## [What the exercise asks]
In the listing below, find every line containing "lime" and copy it out.

## [Source records]
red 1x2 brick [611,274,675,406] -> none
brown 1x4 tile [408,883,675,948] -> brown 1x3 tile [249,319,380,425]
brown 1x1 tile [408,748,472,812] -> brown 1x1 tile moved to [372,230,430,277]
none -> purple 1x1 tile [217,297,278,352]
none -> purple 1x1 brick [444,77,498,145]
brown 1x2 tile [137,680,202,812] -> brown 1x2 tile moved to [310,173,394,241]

---

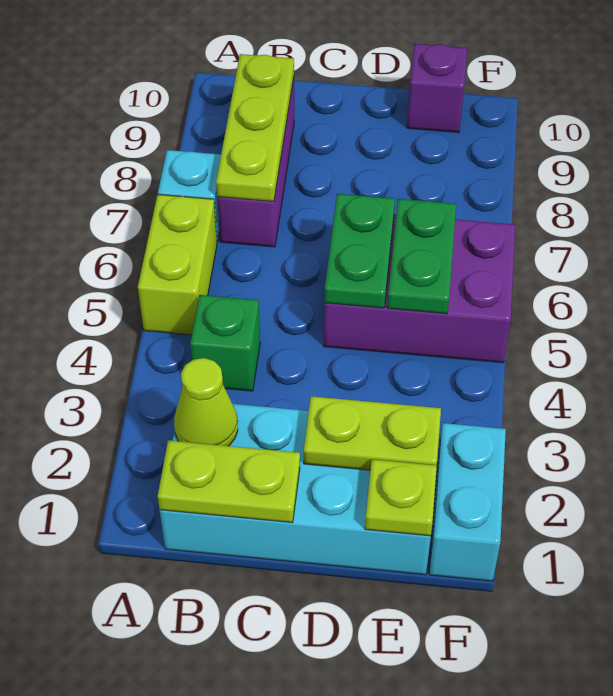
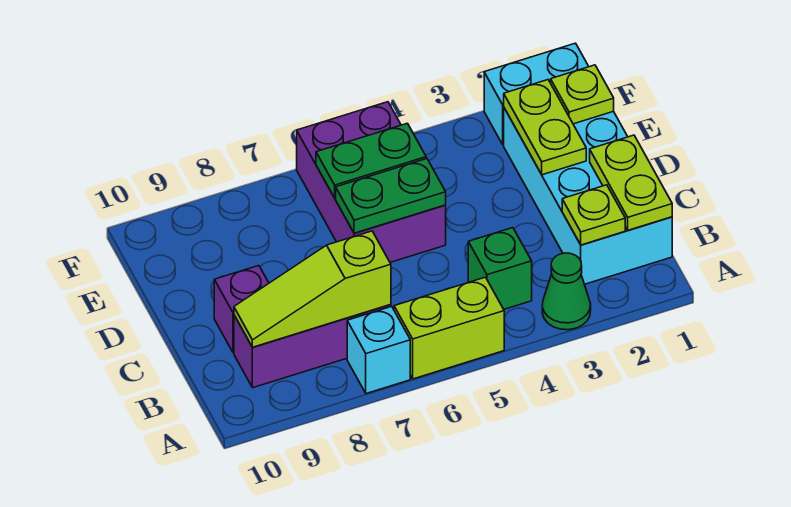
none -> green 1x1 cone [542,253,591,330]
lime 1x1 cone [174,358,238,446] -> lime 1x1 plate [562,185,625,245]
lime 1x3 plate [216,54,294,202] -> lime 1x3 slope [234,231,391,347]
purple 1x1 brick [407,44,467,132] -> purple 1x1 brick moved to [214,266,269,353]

## [Exercise output]
lime 1x1 cone [174,358,238,446] -> lime 1x1 plate [562,185,625,245]
lime 1x3 plate [216,54,294,202] -> lime 1x3 slope [234,231,391,347]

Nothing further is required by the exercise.